* Dataset entries:
^^^^^^^^
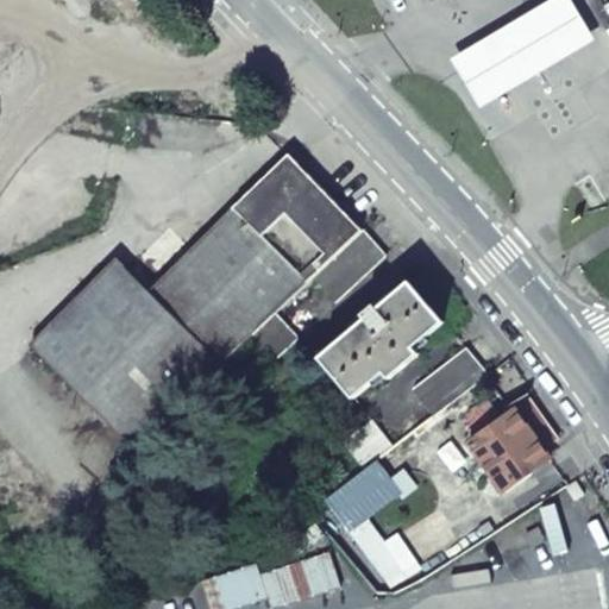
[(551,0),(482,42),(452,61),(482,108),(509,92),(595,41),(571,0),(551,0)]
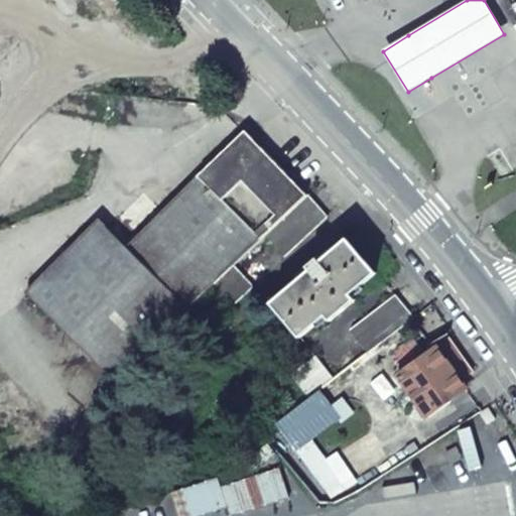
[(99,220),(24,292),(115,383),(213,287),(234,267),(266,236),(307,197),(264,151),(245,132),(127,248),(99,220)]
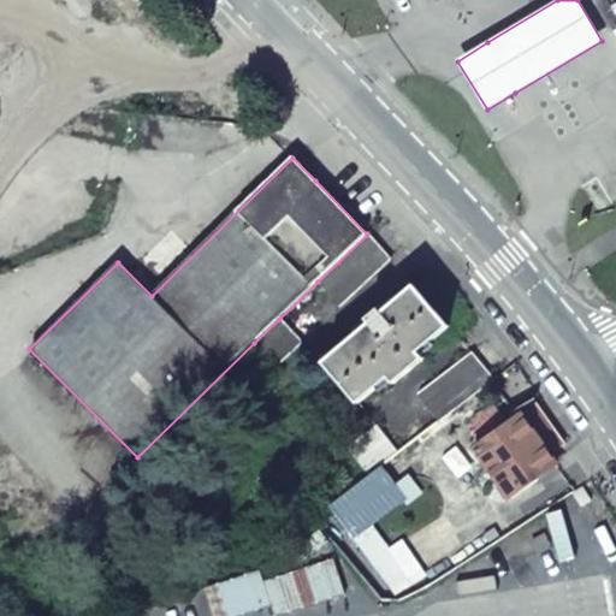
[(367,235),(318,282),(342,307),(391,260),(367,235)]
^^^^^^^^
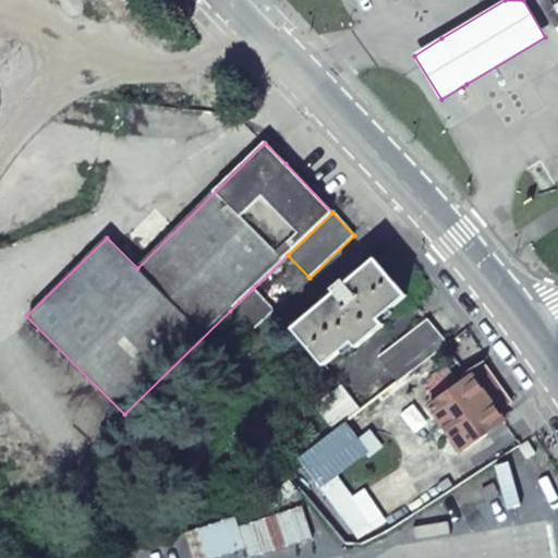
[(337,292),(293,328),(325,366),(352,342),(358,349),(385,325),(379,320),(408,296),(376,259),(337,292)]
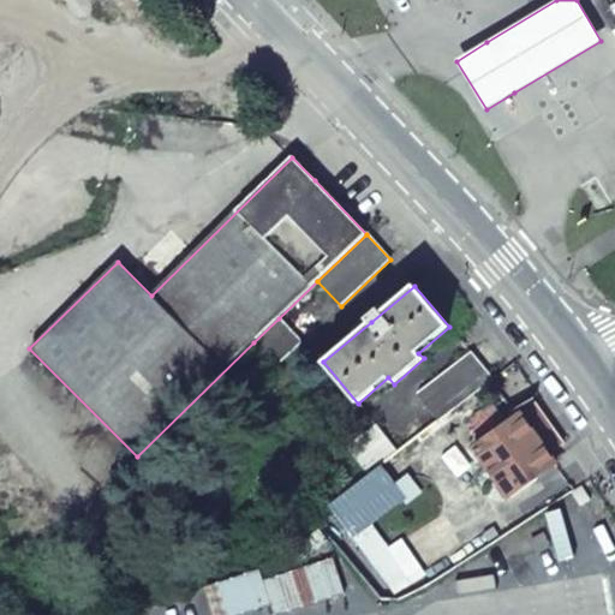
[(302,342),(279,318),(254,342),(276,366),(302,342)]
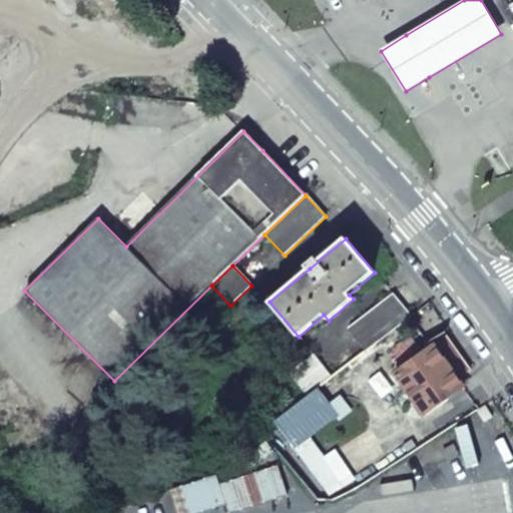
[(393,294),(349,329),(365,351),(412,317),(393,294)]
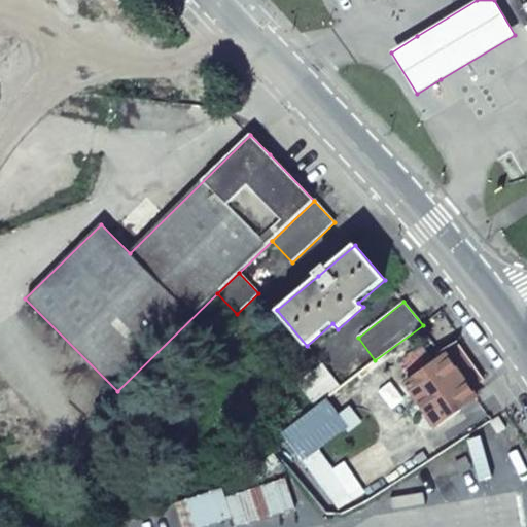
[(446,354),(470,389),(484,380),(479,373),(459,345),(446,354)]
^^^^^^^^
* To do: Leaving all pictures out, output exactly the lines of the material above from the line with "[(302,342),(279,318),(254,342),(276,366),(302,342)]" to the line with "[(446,354),(470,389),(484,380),(479,373),(459,345),(446,354)]", both included.

* Answer section:
[(302,342),(279,318),(254,342),(276,366),(302,342)]
[(393,294),(349,329),(365,351),(412,317),(393,294)]
[(446,354),(470,389),(484,380),(479,373),(459,345),(446,354)]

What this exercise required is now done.